Directions >>
Could the data below please be reproduced word for word, without the pictures?

Given data >>
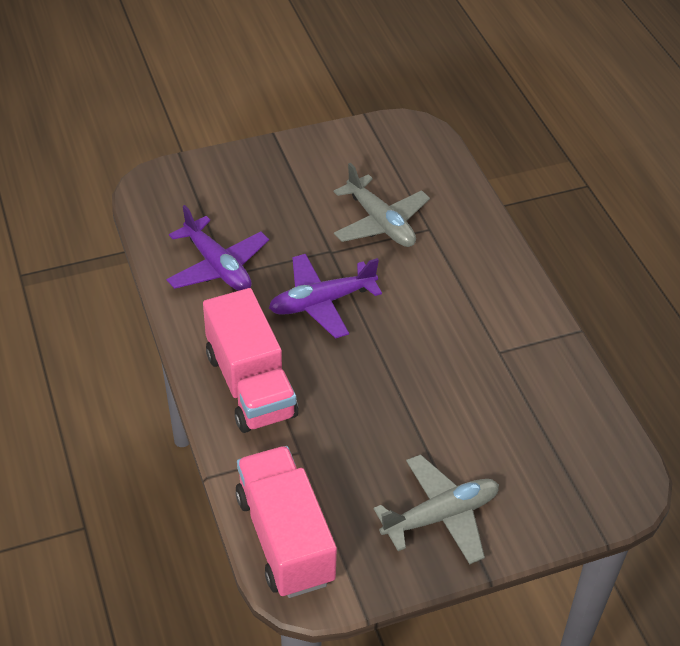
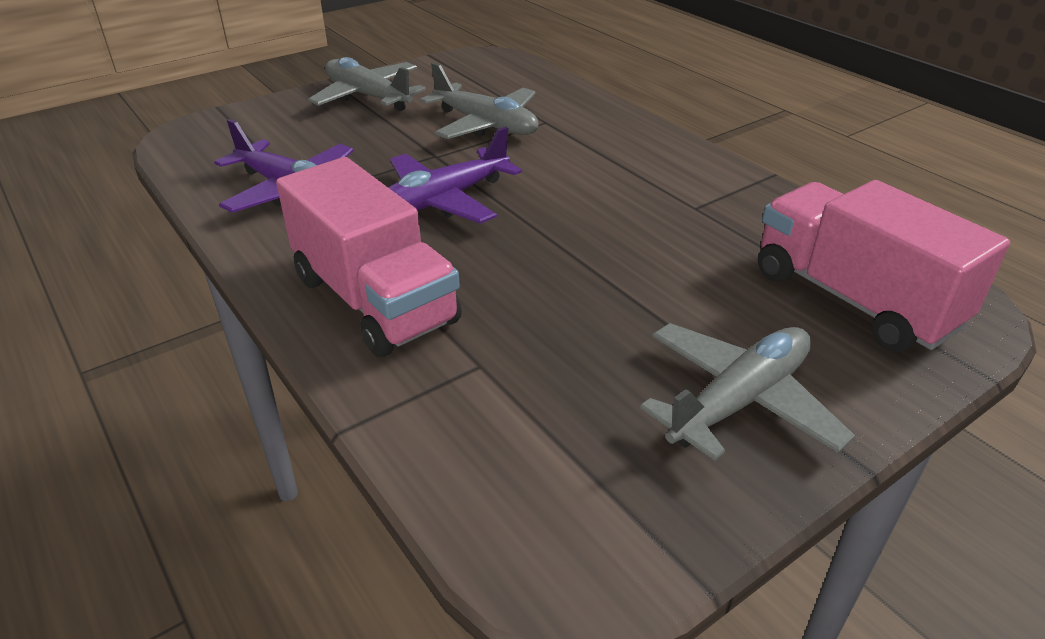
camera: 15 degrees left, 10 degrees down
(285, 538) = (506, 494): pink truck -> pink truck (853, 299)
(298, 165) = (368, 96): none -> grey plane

Answer section >>
camera: 15 degrees left, 10 degrees down
(285, 538) = (506, 494): pink truck -> pink truck (853, 299)
(298, 165) = (368, 96): none -> grey plane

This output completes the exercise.